- [Task description]:
Reproduce from the records below, with no pictures, exactly the lines between the one containing "purple semicircle: (88, 371)" and the one containing "yellow L-shape: (194, 79)", inclusive.

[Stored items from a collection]
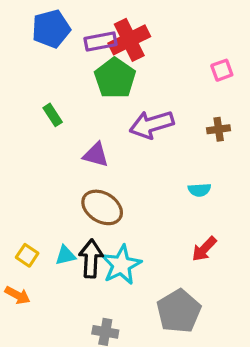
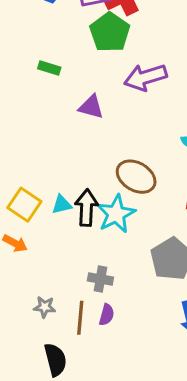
green rectangle: (53, 115) -> (49, 68), turned -40
brown ellipse: (102, 207) -> (136, 177), moved
yellow square: (27, 255) -> (24, 205), size x1.5

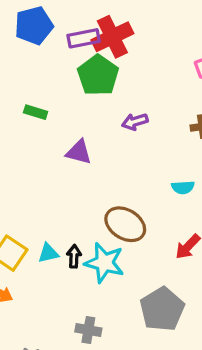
purple arrow: (145, 77) -> (135, 122), size x0.6
black arrow: (86, 208) -> (74, 256), size x0.6
cyan star: (116, 214) -> (104, 263), turned -30

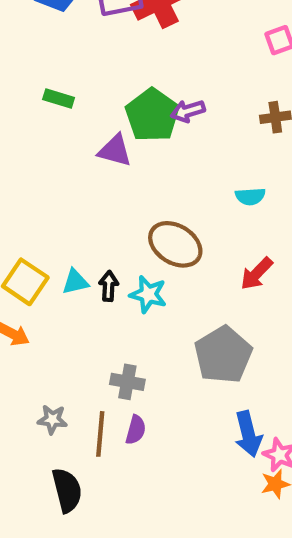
green pentagon: (98, 75) -> (152, 115), moved
cyan star: (104, 263) -> (148, 294), size x0.7

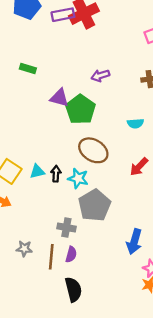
green pentagon: (152, 115) -> (80, 109), moved
gray pentagon: (223, 355) -> (94, 205), moved
blue arrow: (248, 434) -> (134, 242), moved, turned 30
black semicircle: (67, 490) -> (73, 289), moved

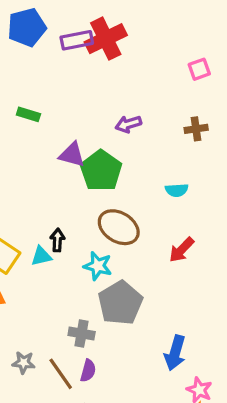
black arrow: (56, 174) -> (57, 240), moved
brown line: (51, 257) -> (61, 374), turned -40

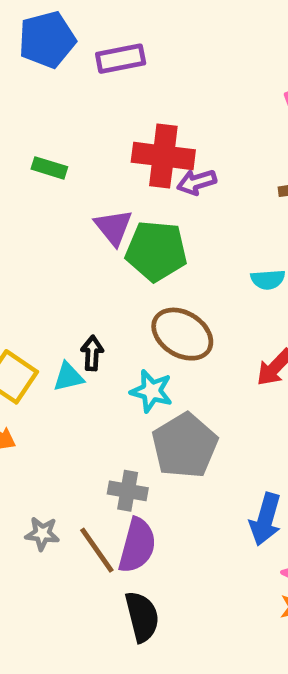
red cross: (106, 39) -> (163, 156), moved, turned 33
purple triangle: (72, 155) -> (113, 227), turned 36
green pentagon: (101, 171) -> (156, 251), turned -30
purple semicircle: (88, 371) -> (137, 545), size x1.6

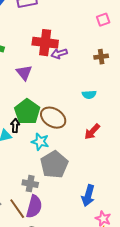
green pentagon: (156, 251) -> (27, 112), moved, turned 30

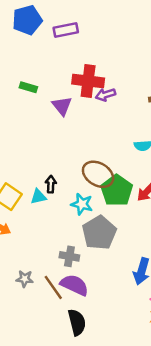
purple triangle: (24, 73) -> (62, 106), moved
green pentagon: (27, 112) -> (117, 190), moved
purple semicircle: (34, 207) -> (74, 285), turned -80

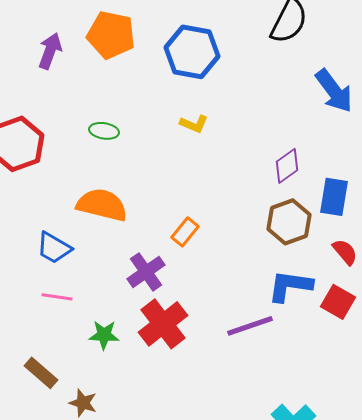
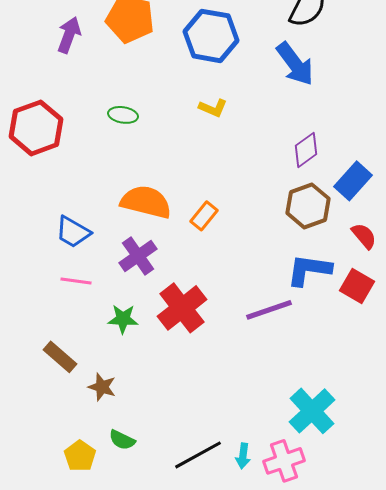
blue arrow: (334, 91) -> (295, 64), moved
blue rectangle: (334, 197) -> (353, 181), turned 33
orange semicircle: (102, 205) -> (146, 202), moved
purple cross: (146, 272) -> (138, 256), moved

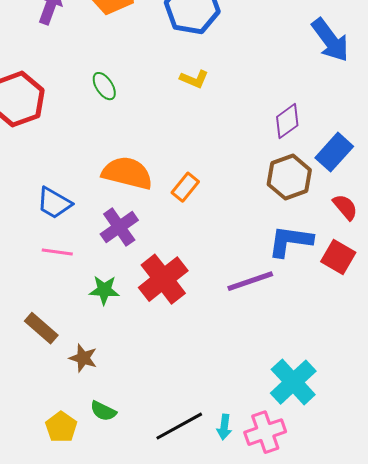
blue arrow: (295, 64) -> (330, 40), moved
green ellipse: (123, 115) -> (104, 86), turned 48

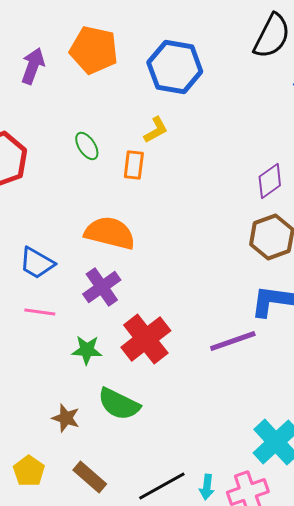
yellow L-shape: (194, 79) -> (156, 130), moved, turned -52
orange rectangle: (185, 187) -> (134, 165), moved, turned -32
brown rectangle: (41, 328) -> (90, 477), moved
green semicircle: (103, 411) -> (119, 404), moved, size x1.6
yellow pentagon: (61, 427) -> (29, 471), moved

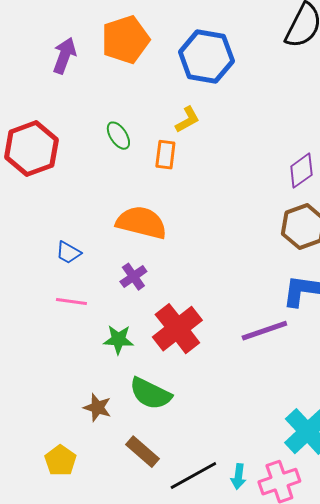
orange pentagon: (94, 50) -> (125, 40), turned -30
blue trapezoid: (37, 263) -> (68, 253), size x0.7
purple cross: (102, 287) -> (133, 277), size x0.7
brown rectangle: (90, 477) -> (142, 452), moved

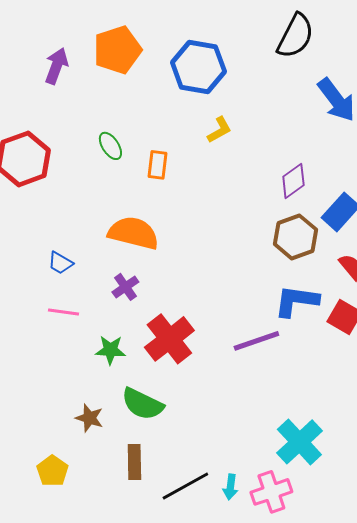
yellow L-shape: (187, 120) -> (219, 130), moved
brown rectangle: (142, 452) -> (134, 462), turned 48

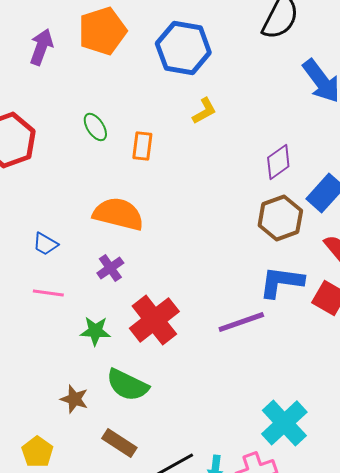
brown rectangle: (134, 462) -> (119, 443), turned -56

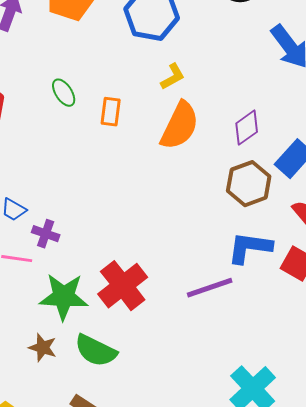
orange semicircle: (118, 214) -> (180, 126), moved, turned 102
purple cross: (110, 268) -> (46, 234), moved, turned -36
green star: (95, 331) -> (64, 297), size x1.6
brown star: (74, 399) -> (43, 348), moved

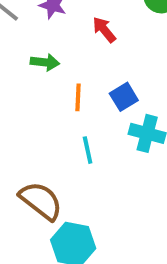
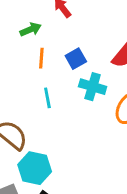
green arrow: (45, 62) -> (31, 29), moved, turned -30

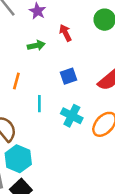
orange line: (41, 58) -> (16, 81), moved
cyan cross: (93, 87) -> (72, 116), moved

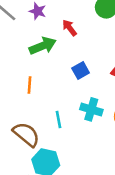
green arrow: (36, 45) -> (43, 46), size x1.5
cyan line: (39, 104) -> (58, 119), moved

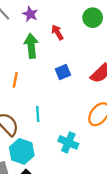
green arrow: (43, 46) -> (31, 46), turned -80
cyan cross: (91, 109) -> (68, 142), moved

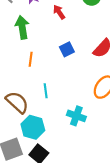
green arrow: (31, 46) -> (22, 27), moved
orange line: (15, 80) -> (31, 59), moved

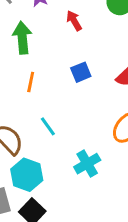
cyan line: (46, 91) -> (48, 126), turned -32
cyan cross: (76, 116) -> (87, 164), turned 36

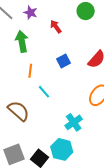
cyan line: (48, 126) -> (44, 92), moved
cyan hexagon: (27, 175) -> (62, 149), moved

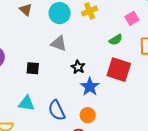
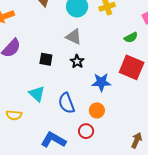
black star: (78, 67) -> (77, 61), moved
blue star: (90, 87) -> (101, 82), turned 30
cyan triangle: (26, 103) -> (37, 94), turned 30

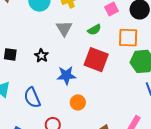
gray triangle: (74, 37) -> (64, 28), moved, turned 36
orange circle: (97, 110) -> (78, 102), moved

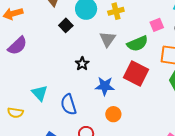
green semicircle: (94, 30) -> (137, 44), size x1.5
black square: (10, 54) -> (66, 25), moved, turned 32

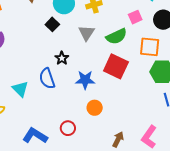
black square: (66, 25) -> (52, 24), moved
blue semicircle: (69, 104) -> (47, 78), moved

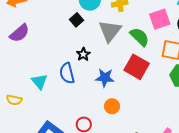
pink square: (135, 17) -> (160, 19), size x1.5
gray triangle: (86, 33) -> (110, 31), size x1.4
green semicircle: (116, 36) -> (140, 37), turned -115

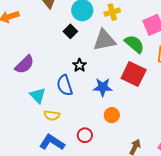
gray triangle: (110, 31) -> (104, 40), turned 45
purple semicircle: (20, 33) -> (25, 65), moved
yellow semicircle: (14, 100) -> (52, 115), moved

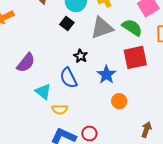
red square: (134, 74) -> (135, 57), turned -30
blue star: (103, 87) -> (106, 75), turned -30
red circle: (85, 135) -> (89, 133), moved

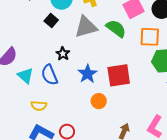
red square: (135, 57) -> (119, 75), moved
cyan triangle: (43, 92) -> (25, 76), moved

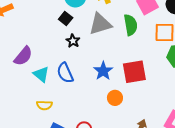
green semicircle: (116, 28) -> (131, 25), turned 45
black star: (63, 54) -> (73, 41), moved
yellow semicircle: (39, 106) -> (44, 105), moved

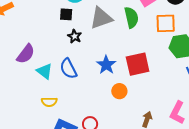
black square: (66, 19) -> (66, 14), turned -32

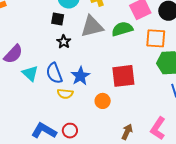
green semicircle: (131, 17) -> (122, 29), turned -100
blue star: (106, 65) -> (80, 76), moved
yellow semicircle: (49, 102) -> (65, 94), moved

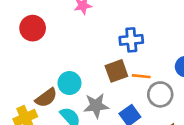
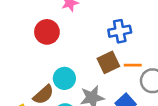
red circle: (33, 28) -> (47, 32), moved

- [Solved exercise]:
purple semicircle: (88, 371) -> (137, 545), size x1.6

green pentagon: (156, 251) -> (27, 112), moved, turned 30

purple triangle: (24, 73) -> (62, 106), moved
green pentagon: (27, 112) -> (117, 190), moved
purple semicircle: (34, 207) -> (74, 285), turned -80

blue arrow: (334, 91) -> (295, 64), moved
blue rectangle: (334, 197) -> (353, 181), turned 33
orange semicircle: (102, 205) -> (146, 202), moved
purple cross: (146, 272) -> (138, 256), moved

blue arrow: (295, 64) -> (330, 40), moved
green ellipse: (123, 115) -> (104, 86), turned 48

yellow L-shape: (194, 79) -> (156, 130), moved, turned -52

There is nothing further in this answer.